REQUIRED WORK:
The answer should be each line of the records that contains the word "none"; please copy them all.

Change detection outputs
===

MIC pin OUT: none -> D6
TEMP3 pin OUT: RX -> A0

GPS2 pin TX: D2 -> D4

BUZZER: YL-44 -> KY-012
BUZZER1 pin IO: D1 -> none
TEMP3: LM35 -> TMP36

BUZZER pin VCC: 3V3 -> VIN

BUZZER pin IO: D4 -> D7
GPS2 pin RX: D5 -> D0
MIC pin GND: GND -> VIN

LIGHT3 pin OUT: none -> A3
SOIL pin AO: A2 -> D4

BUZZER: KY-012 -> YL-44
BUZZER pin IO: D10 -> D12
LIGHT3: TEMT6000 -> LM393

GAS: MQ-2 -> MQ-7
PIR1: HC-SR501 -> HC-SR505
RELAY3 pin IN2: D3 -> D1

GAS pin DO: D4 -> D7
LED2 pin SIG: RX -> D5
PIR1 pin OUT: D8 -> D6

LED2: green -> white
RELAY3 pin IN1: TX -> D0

===

RESULT OF THIS EXERCISE:
MIC pin OUT: none -> D6
BUZZER1 pin IO: D1 -> none
LIGHT3 pin OUT: none -> A3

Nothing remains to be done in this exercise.